== What the task requires ==
For the records below, count the lines containing the word "black" and reply with the number alone.

== Supplied data ==
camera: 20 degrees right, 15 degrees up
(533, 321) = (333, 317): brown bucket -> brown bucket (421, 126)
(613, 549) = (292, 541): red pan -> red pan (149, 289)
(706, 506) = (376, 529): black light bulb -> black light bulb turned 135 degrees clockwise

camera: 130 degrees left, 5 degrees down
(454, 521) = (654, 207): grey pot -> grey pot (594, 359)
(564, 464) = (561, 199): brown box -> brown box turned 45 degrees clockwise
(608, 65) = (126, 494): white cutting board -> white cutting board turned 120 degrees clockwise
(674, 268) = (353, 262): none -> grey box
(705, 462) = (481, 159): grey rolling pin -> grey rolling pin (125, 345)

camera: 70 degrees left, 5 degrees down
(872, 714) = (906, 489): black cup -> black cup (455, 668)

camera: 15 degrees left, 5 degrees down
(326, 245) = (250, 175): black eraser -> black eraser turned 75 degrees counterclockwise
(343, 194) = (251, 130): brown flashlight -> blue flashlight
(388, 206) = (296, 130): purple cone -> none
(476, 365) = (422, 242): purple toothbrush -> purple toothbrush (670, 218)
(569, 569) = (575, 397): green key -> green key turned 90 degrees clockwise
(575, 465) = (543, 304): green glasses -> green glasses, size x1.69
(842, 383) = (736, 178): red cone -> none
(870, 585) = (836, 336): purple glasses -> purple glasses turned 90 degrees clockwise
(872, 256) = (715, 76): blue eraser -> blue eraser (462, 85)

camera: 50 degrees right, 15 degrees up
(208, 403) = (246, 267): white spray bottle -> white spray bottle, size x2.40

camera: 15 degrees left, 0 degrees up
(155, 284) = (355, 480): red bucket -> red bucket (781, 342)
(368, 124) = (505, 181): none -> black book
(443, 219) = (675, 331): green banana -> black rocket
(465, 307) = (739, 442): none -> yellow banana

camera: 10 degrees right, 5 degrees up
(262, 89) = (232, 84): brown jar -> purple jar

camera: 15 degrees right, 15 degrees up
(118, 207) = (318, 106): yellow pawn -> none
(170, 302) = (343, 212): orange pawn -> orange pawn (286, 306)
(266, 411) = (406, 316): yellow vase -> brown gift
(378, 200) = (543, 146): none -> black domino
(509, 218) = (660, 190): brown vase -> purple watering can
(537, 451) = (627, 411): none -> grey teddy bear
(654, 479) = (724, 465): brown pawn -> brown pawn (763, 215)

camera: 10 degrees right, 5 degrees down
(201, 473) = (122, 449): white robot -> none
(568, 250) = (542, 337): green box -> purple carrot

== Solution for this problem ==
6